*** Data extracts ***

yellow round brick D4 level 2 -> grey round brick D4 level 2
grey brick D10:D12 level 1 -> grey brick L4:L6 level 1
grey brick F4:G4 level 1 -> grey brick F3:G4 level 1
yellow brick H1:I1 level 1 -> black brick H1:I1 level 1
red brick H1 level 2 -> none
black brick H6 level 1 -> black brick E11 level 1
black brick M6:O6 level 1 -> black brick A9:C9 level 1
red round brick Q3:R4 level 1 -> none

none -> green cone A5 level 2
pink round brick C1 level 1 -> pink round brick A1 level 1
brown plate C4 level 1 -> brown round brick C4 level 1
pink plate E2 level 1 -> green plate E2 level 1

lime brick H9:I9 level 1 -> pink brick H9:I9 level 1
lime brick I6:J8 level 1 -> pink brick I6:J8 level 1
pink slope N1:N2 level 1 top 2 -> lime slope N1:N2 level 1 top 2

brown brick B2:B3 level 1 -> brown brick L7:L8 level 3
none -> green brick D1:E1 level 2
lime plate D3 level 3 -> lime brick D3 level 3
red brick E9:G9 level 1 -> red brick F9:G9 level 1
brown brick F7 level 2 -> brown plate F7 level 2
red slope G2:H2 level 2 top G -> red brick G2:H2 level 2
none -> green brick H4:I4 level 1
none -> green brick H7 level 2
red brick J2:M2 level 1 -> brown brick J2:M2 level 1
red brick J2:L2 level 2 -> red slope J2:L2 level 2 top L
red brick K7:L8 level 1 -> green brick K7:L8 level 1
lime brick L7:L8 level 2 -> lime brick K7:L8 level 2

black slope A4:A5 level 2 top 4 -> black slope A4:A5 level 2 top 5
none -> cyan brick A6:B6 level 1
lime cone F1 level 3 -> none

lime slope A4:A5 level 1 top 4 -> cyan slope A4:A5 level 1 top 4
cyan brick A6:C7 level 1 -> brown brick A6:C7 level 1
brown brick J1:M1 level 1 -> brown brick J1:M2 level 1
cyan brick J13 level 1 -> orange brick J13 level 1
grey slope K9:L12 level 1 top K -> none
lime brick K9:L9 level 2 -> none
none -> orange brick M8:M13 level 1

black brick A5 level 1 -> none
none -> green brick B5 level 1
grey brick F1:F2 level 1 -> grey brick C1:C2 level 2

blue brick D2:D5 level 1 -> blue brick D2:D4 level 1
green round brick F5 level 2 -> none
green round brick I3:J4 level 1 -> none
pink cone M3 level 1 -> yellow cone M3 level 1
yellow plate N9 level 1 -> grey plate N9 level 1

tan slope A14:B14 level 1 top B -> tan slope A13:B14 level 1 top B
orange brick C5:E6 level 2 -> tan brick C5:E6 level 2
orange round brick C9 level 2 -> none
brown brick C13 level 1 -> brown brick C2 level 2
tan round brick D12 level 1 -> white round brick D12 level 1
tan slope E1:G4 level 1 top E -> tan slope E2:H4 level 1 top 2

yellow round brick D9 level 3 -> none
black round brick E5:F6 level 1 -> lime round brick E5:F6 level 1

***

### What the task requires
Keeping every character as it is, restate the lines above that run from the line with "black slope A4:A5 level 2 top 4" through the line with "cyan brick A6:C7", both included, and nothing else.

### Written solution
black slope A4:A5 level 2 top 4 -> black slope A4:A5 level 2 top 5
none -> cyan brick A6:B6 level 1
lime cone F1 level 3 -> none

lime slope A4:A5 level 1 top 4 -> cyan slope A4:A5 level 1 top 4
cyan brick A6:C7 level 1 -> brown brick A6:C7 level 1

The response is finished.